■ **INFORMATION SHOWN**:
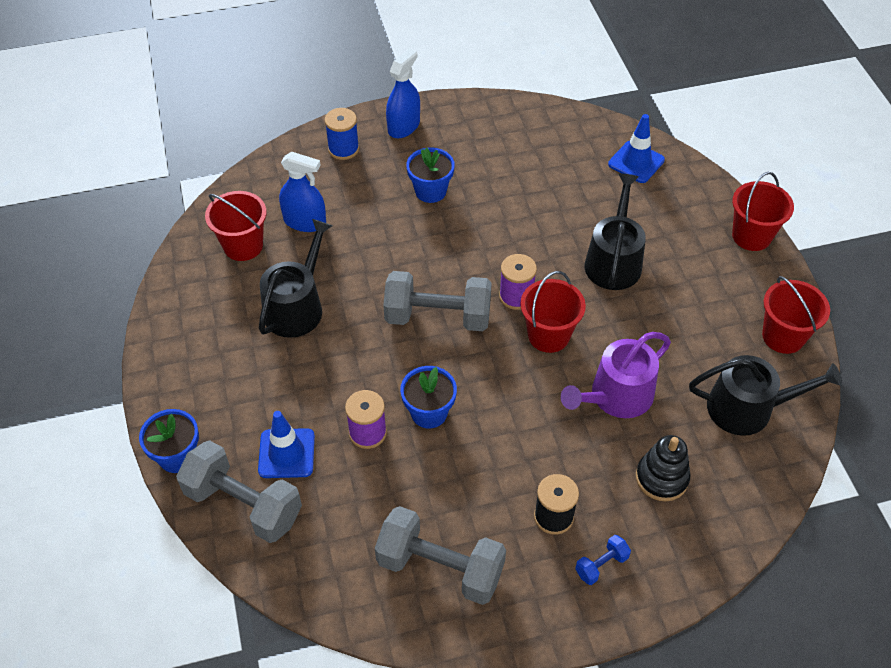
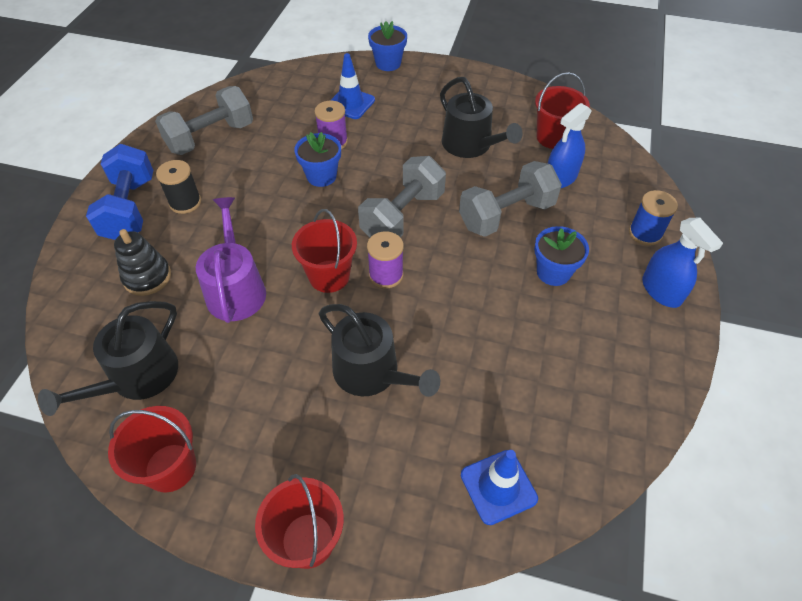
camera: 120 degrees right, 0 degrees up
(243, 504) = (331, 78): grey dumbbell -> grey dumbbell (506, 215)
(601, 565) = (130, 209): blue dumbbell -> blue dumbbell, size x2.24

■ **EXERCISE REQUIREMENTS**: Reproduce, word for word, the lines of the data from the one that contains "(243, 504) = (331, 78): grey" to the end, both ends included.

■ **FINAL ANSWER**:
(243, 504) = (331, 78): grey dumbbell -> grey dumbbell (506, 215)
(601, 565) = (130, 209): blue dumbbell -> blue dumbbell, size x2.24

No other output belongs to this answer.